Exercise directions: Quote all of the rows below verbatim, and leave the pictures out of your answer.

Material supplied:
******
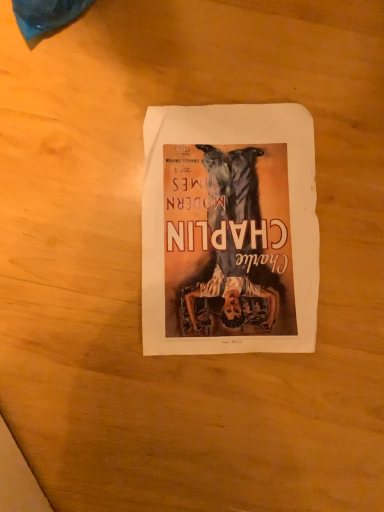
At what (x,y) coordinates should I click in order to perform the action: click on matte paper poster at center. Please return your answer as a coordinate pair (x, y). The image size is (384, 512). Looking at the image, I should click on (229, 230).

Describe the element at coordinates (229, 230) in the screenshot. Image resolution: width=384 pixels, height=512 pixels. I see `matte paper poster at center` at that location.

Identify the location of matte paper poster at center. Image resolution: width=384 pixels, height=512 pixels. (229, 230).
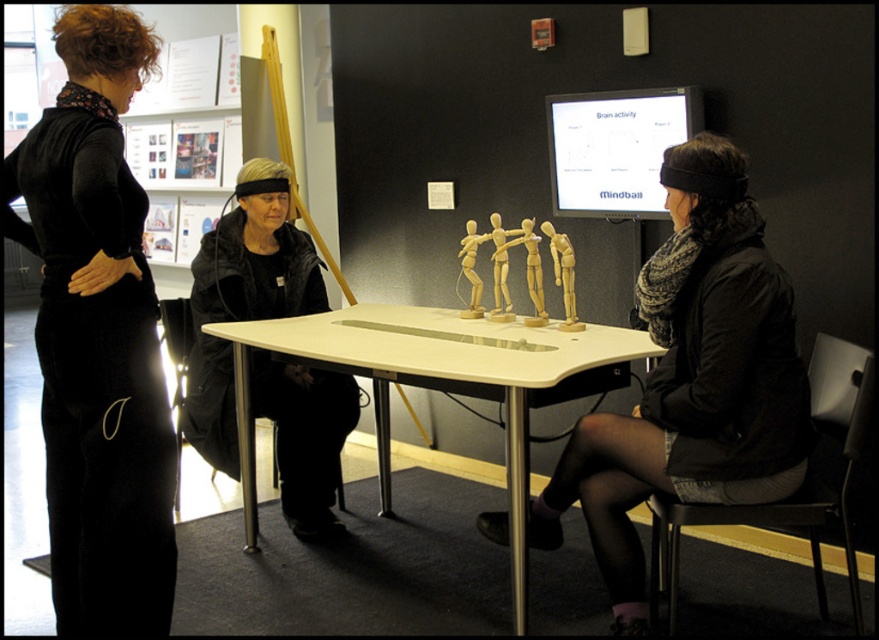
You are standing in the museum and want to take a photo of the black fabric dress at left without moving any objects. Can you step forward to get closer? Explain why or why not based on the distance provided.

The black fabric dress at left and the viewer are 5.74 feet apart. Since 5.74 feet is approximately 1.75 meters, which is a reasonable distance for taking a photo, you can step forward to get closer as long as it doesn not disturb the exhibit or violate any museum guidelines.

You are standing in the museum and want to move from the point at coordinates (187, 419) to the point at (249, 472). Which direction should you move to get closer to your destination?

You should move forward because the point at (187, 419) is closer to you than the point at (249, 472), so moving forward will take you towards it.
******
Response to the task:
At what (x,y) coordinates should I click in order to perform the action: click on matte paper poster at center. Please return your answer as a coordinate pair (x, y). The image size is (384, 512). Looking at the image, I should click on (229, 230).

Describe the element at coordinates (229, 230) in the screenshot. Image resolution: width=384 pixels, height=512 pixels. I see `matte paper poster at center` at that location.

Identify the location of matte paper poster at center. Image resolution: width=384 pixels, height=512 pixels. (229, 230).
You are standing in the museum and want to take a photo of the black fabric dress at left without moving any objects. Can you step forward to get closer? Explain why or why not based on the distance provided.

The black fabric dress at left and the viewer are 5.74 feet apart. Since 5.74 feet is approximately 1.75 meters, which is a reasonable distance for taking a photo, you can step forward to get closer as long as it doesn not disturb the exhibit or violate any museum guidelines.

You are standing in the museum and want to move from the point at coordinates (187, 419) to the point at (249, 472). Which direction should you move to get closer to your destination?

You should move forward because the point at (187, 419) is closer to you than the point at (249, 472), so moving forward will take you towards it.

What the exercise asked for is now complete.